BEGIN Data for this task

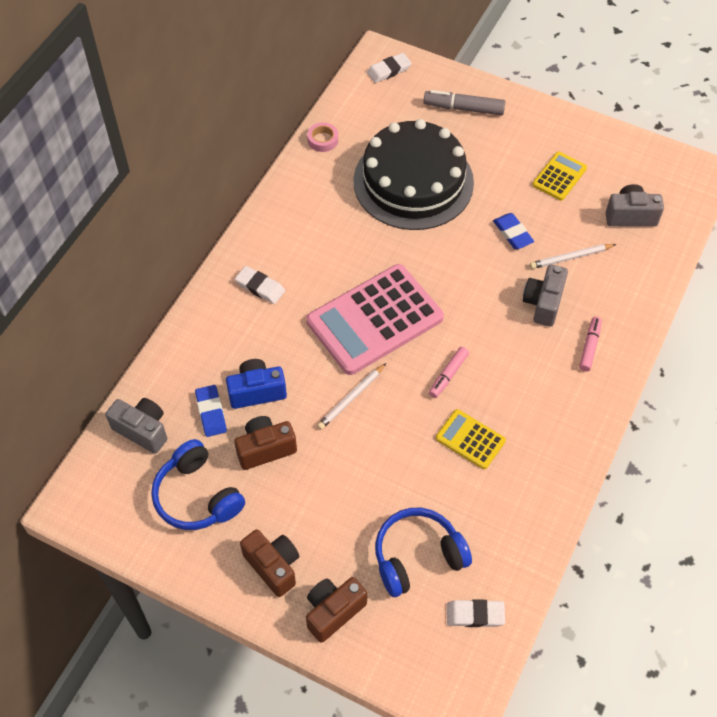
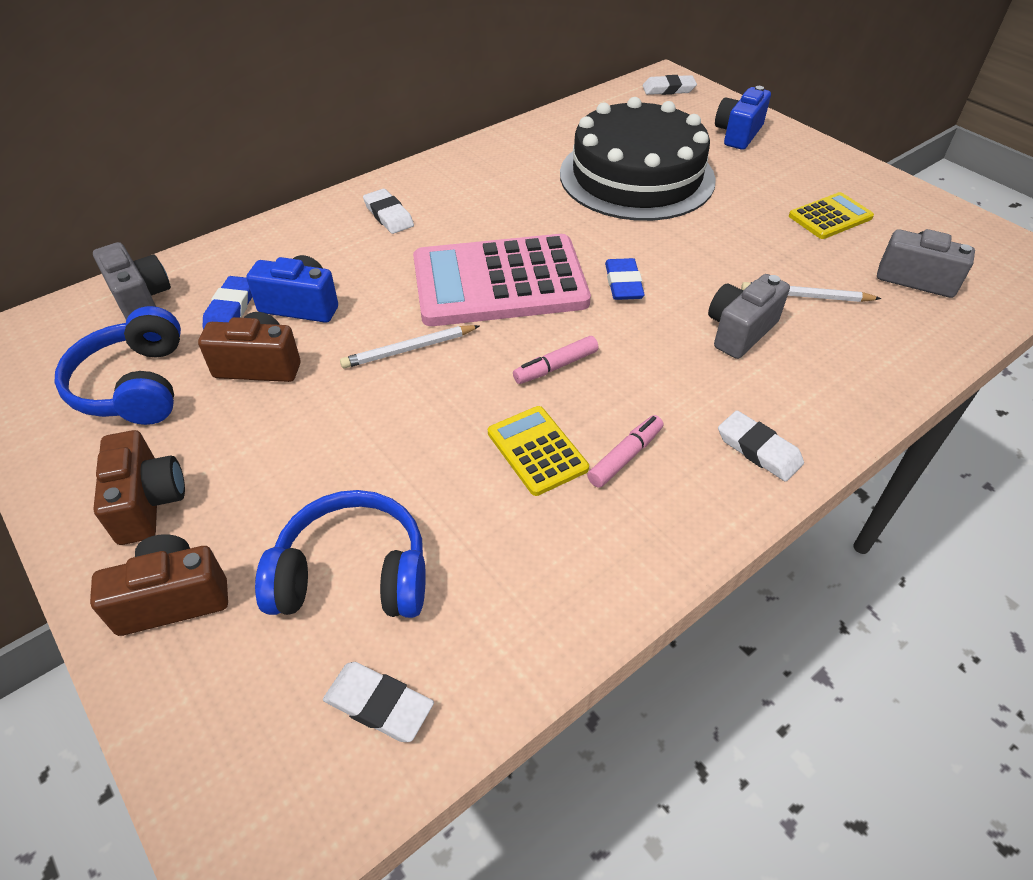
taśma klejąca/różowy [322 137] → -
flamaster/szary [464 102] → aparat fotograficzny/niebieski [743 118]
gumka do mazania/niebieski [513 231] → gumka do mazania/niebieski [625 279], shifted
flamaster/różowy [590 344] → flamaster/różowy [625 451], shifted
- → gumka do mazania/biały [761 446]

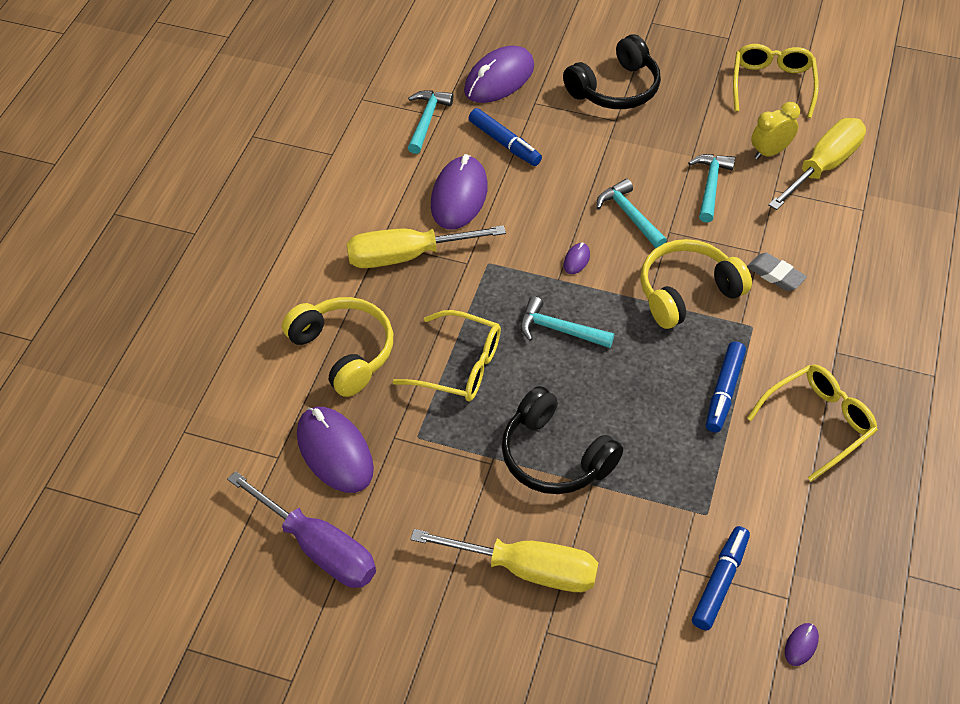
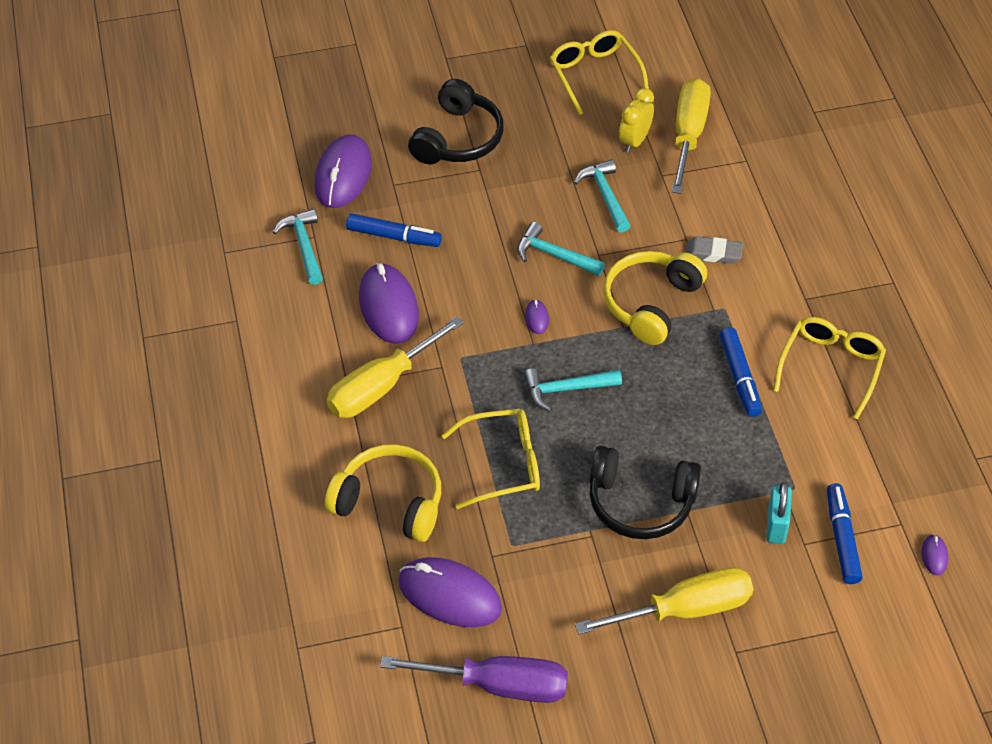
- → kłódka/turkusowy [779 513]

END Data for this task

▶ [What you should do]: Tally the lines above that contain "flamaster"; give only the number.

▶ [Solution to the exercise]: 2